-- start Stored data --

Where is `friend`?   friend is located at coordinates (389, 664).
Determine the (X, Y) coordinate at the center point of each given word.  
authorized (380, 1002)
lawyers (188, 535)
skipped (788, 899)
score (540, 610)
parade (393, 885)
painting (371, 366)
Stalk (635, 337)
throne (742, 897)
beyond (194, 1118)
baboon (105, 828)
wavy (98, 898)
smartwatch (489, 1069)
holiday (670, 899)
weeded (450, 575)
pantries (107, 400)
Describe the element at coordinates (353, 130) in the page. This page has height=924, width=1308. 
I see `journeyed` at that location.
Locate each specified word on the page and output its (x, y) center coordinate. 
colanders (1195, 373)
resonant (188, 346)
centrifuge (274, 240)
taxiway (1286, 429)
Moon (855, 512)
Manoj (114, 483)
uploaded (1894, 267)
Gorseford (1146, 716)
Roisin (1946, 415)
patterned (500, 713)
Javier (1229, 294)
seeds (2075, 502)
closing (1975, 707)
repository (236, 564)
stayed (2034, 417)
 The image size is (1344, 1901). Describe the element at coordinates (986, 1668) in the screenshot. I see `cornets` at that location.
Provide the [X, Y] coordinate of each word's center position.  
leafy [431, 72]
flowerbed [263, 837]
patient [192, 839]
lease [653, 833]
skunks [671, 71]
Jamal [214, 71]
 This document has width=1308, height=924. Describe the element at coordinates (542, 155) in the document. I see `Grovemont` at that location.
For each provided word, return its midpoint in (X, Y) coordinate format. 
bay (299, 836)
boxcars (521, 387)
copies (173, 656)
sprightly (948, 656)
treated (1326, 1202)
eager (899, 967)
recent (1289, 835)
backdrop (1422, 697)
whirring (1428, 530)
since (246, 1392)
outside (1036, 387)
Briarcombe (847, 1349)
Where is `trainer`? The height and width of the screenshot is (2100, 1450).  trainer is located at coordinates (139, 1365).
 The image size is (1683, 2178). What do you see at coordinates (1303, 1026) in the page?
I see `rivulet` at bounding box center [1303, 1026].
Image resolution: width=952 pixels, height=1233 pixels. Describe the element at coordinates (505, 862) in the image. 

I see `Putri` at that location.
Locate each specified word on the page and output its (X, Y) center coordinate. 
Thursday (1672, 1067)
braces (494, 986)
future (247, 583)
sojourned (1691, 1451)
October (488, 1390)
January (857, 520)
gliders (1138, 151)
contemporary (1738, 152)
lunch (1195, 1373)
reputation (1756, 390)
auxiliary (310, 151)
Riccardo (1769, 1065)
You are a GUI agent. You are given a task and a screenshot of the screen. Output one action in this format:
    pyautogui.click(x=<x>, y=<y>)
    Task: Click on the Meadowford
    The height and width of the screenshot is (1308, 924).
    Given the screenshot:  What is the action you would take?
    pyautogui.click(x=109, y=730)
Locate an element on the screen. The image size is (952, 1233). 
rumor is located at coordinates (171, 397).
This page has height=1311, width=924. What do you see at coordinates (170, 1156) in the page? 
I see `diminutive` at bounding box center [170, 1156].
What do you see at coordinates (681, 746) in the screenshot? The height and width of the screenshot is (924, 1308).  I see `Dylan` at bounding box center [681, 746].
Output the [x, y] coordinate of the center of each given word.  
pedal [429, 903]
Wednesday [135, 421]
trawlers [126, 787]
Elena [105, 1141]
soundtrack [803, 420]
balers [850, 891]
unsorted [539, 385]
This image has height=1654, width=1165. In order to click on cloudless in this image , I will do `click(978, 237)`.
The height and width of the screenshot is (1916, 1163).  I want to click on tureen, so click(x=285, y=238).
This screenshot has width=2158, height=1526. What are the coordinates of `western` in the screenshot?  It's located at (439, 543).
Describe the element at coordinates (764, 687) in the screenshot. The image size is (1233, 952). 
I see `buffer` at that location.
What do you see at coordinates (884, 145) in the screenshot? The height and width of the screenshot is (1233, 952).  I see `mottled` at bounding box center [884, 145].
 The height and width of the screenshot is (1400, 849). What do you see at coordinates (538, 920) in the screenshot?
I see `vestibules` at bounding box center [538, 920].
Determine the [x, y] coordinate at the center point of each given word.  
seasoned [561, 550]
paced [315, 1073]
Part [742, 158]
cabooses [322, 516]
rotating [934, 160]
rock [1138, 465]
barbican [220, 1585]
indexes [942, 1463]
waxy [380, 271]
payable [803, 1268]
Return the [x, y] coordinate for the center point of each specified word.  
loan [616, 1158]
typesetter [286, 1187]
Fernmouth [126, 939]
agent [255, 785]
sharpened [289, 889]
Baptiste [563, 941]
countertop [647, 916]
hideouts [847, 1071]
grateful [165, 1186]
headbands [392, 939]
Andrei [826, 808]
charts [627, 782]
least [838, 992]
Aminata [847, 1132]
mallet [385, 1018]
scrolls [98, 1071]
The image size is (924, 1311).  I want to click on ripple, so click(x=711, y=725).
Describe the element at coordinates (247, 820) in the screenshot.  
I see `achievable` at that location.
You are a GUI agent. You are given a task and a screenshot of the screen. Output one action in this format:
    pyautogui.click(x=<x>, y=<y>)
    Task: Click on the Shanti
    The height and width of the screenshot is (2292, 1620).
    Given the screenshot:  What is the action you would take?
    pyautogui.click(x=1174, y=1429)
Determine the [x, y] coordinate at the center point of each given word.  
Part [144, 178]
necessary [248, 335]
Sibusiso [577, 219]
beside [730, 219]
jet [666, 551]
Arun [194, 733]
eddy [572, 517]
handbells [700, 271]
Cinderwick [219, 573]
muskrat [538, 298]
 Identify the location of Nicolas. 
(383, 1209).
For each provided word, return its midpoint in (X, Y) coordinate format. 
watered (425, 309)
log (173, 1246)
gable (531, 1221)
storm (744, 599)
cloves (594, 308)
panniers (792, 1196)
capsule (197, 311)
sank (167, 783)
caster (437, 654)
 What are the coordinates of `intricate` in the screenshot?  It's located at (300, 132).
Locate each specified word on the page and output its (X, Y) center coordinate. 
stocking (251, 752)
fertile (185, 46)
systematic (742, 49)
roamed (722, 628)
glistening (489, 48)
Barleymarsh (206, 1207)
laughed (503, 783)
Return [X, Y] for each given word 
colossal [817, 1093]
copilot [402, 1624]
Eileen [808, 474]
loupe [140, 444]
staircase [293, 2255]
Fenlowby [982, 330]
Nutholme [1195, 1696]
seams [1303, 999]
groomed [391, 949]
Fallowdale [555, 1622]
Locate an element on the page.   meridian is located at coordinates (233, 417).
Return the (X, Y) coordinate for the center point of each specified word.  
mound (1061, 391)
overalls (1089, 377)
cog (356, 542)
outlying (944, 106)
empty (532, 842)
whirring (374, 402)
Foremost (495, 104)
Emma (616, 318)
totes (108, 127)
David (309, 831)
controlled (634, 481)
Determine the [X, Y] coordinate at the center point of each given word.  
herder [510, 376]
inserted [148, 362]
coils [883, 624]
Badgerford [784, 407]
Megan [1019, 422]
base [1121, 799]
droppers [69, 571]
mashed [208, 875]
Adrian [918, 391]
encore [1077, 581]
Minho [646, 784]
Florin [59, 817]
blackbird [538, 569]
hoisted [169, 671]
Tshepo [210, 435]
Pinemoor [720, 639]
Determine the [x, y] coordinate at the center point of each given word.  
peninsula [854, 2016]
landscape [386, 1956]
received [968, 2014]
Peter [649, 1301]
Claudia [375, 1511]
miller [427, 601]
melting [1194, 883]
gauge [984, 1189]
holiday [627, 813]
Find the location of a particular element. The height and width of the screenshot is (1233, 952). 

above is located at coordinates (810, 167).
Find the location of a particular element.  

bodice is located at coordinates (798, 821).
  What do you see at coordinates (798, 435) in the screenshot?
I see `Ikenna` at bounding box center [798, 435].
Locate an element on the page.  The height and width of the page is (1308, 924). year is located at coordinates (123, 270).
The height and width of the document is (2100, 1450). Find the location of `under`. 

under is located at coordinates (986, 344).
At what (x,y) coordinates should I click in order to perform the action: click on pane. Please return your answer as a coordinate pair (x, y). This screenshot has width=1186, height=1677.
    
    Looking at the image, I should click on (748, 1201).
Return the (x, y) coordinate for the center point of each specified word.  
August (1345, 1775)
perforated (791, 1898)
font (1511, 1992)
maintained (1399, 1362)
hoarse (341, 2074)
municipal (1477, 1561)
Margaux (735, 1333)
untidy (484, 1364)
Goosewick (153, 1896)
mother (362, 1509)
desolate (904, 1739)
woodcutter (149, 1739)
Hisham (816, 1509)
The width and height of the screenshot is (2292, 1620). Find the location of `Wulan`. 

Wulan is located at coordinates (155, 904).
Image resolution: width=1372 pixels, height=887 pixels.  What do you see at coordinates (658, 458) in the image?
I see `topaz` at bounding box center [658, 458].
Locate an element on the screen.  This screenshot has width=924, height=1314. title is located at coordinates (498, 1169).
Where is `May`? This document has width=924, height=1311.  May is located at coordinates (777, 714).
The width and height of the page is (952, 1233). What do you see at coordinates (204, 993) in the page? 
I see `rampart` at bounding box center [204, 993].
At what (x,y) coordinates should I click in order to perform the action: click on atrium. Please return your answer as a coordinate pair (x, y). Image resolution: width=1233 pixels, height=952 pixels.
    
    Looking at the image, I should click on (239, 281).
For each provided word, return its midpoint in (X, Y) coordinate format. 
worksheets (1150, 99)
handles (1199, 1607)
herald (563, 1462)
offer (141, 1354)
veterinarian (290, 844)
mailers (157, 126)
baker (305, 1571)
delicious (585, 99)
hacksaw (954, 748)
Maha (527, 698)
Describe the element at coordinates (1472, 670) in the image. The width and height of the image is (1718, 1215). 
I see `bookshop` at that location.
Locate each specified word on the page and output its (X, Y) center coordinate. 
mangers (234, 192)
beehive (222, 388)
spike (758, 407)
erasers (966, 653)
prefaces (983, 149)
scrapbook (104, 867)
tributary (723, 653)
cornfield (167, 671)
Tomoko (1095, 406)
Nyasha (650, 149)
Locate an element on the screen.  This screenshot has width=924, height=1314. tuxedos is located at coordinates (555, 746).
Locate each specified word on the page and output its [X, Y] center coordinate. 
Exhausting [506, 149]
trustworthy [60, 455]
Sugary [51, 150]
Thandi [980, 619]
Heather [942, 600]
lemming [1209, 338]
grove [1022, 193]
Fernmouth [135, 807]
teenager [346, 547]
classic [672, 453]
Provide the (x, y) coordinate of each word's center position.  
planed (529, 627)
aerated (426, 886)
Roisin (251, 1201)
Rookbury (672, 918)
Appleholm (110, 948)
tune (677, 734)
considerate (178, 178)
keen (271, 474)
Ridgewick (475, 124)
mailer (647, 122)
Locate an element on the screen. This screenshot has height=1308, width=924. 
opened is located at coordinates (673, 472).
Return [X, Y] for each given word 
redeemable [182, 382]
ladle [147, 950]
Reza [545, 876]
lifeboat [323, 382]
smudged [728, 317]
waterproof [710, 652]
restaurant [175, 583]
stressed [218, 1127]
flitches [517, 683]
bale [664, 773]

-- end Stored data --

Put the material, from its first line through the line containing "uploaded (1894, 267)", into a numbered list with blank lines omitted.

1. Where is `friend`?   friend is located at coordinates (389, 664).
2. Determine the (X, Y) coordinate at the center point of each given word.  
3. authorized (380, 1002)
4. lawyers (188, 535)
5. skipped (788, 899)
6. score (540, 610)
7. parade (393, 885)
8. painting (371, 366)
9. Stalk (635, 337)
10. throne (742, 897)
11. beyond (194, 1118)
12. baboon (105, 828)
13. wavy (98, 898)
14. smartwatch (489, 1069)
15. holiday (670, 899)
16. weeded (450, 575)
17. pantries (107, 400)
18. Describe the element at coordinates (353, 130) in the page. This page has height=924, width=1308. 
19. I see `journeyed` at that location.
20. Locate each specified word on the page and output its (x, y) center coordinate. 
21. colanders (1195, 373)
22. resonant (188, 346)
23. centrifuge (274, 240)
24. taxiway (1286, 429)
25. Moon (855, 512)
26. Manoj (114, 483)
27. uploaded (1894, 267)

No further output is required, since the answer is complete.